Work required: An exact copy of each record is required.

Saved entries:
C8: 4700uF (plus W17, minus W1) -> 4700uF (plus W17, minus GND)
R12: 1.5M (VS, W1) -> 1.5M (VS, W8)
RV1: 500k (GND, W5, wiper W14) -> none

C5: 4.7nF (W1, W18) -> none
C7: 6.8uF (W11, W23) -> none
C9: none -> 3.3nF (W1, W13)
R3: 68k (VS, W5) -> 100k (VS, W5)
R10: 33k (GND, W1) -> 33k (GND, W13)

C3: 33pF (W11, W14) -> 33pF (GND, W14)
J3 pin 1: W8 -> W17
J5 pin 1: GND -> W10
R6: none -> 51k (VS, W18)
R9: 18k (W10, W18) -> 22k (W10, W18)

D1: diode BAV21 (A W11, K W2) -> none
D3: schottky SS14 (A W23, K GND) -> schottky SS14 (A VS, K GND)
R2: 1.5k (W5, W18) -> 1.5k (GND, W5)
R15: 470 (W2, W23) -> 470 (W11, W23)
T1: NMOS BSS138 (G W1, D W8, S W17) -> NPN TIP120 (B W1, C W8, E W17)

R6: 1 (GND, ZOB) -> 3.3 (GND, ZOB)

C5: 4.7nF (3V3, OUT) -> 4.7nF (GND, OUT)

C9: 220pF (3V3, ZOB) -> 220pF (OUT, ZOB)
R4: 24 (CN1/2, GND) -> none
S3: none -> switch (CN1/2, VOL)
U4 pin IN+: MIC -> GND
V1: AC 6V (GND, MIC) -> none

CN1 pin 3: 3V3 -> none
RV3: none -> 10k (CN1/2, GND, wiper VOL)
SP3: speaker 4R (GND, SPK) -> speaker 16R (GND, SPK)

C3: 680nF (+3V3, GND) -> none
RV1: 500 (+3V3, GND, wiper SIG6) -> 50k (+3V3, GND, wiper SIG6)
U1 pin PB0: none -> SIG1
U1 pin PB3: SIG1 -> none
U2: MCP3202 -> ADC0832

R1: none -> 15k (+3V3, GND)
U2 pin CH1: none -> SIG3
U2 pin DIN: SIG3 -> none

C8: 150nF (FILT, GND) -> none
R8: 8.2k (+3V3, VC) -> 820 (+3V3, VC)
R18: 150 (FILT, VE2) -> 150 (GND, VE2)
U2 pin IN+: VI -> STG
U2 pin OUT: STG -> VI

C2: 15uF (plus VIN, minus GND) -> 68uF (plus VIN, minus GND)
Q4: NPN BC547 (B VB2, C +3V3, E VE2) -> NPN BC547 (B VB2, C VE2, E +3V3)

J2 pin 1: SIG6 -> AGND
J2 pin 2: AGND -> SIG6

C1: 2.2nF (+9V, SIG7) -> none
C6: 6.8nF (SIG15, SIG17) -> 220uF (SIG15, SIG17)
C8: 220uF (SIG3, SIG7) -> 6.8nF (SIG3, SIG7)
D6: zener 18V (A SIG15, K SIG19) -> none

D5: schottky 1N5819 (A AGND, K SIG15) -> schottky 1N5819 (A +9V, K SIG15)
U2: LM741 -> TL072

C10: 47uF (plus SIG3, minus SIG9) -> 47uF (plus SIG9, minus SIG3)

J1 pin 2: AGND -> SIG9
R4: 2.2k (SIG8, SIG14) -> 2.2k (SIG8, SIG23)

Your response:
C8: 4700uF (plus W17, minus W1) -> 4700uF (plus W17, minus GND)
R12: 1.5M (VS, W1) -> 1.5M (VS, W8)
RV1: 500k (GND, W5, wiper W14) -> none

C5: 4.7nF (W1, W18) -> none
C7: 6.8uF (W11, W23) -> none
C9: none -> 3.3nF (W1, W13)
R3: 68k (VS, W5) -> 100k (VS, W5)
R10: 33k (GND, W1) -> 33k (GND, W13)

C3: 33pF (W11, W14) -> 33pF (GND, W14)
J3 pin 1: W8 -> W17
J5 pin 1: GND -> W10
R6: none -> 51k (VS, W18)
R9: 18k (W10, W18) -> 22k (W10, W18)

D1: diode BAV21 (A W11, K W2) -> none
D3: schottky SS14 (A W23, K GND) -> schottky SS14 (A VS, K GND)
R2: 1.5k (W5, W18) -> 1.5k (GND, W5)
R15: 470 (W2, W23) -> 470 (W11, W23)
T1: NMOS BSS138 (G W1, D W8, S W17) -> NPN TIP120 (B W1, C W8, E W17)

R6: 1 (GND, ZOB) -> 3.3 (GND, ZOB)

C5: 4.7nF (3V3, OUT) -> 4.7nF (GND, OUT)

C9: 220pF (3V3, ZOB) -> 220pF (OUT, ZOB)
R4: 24 (CN1/2, GND) -> none
S3: none -> switch (CN1/2, VOL)
U4 pin IN+: MIC -> GND
V1: AC 6V (GND, MIC) -> none

CN1 pin 3: 3V3 -> none
RV3: none -> 10k (CN1/2, GND, wiper VOL)
SP3: speaker 4R (GND, SPK) -> speaker 16R (GND, SPK)

C3: 680nF (+3V3, GND) -> none
RV1: 500 (+3V3, GND, wiper SIG6) -> 50k (+3V3, GND, wiper SIG6)
U1 pin PB0: none -> SIG1
U1 pin PB3: SIG1 -> none
U2: MCP3202 -> ADC0832

R1: none -> 15k (+3V3, GND)
U2 pin CH1: none -> SIG3
U2 pin DIN: SIG3 -> none

C8: 150nF (FILT, GND) -> none
R8: 8.2k (+3V3, VC) -> 820 (+3V3, VC)
R18: 150 (FILT, VE2) -> 150 (GND, VE2)
U2 pin IN+: VI -> STG
U2 pin OUT: STG -> VI

C2: 15uF (plus VIN, minus GND) -> 68uF (plus VIN, minus GND)
Q4: NPN BC547 (B VB2, C +3V3, E VE2) -> NPN BC547 (B VB2, C VE2, E +3V3)

J2 pin 1: SIG6 -> AGND
J2 pin 2: AGND -> SIG6

C1: 2.2nF (+9V, SIG7) -> none
C6: 6.8nF (SIG15, SIG17) -> 220uF (SIG15, SIG17)
C8: 220uF (SIG3, SIG7) -> 6.8nF (SIG3, SIG7)
D6: zener 18V (A SIG15, K SIG19) -> none

D5: schottky 1N5819 (A AGND, K SIG15) -> schottky 1N5819 (A +9V, K SIG15)
U2: LM741 -> TL072

C10: 47uF (plus SIG3, minus SIG9) -> 47uF (plus SIG9, minus SIG3)

J1 pin 2: AGND -> SIG9
R4: 2.2k (SIG8, SIG14) -> 2.2k (SIG8, SIG23)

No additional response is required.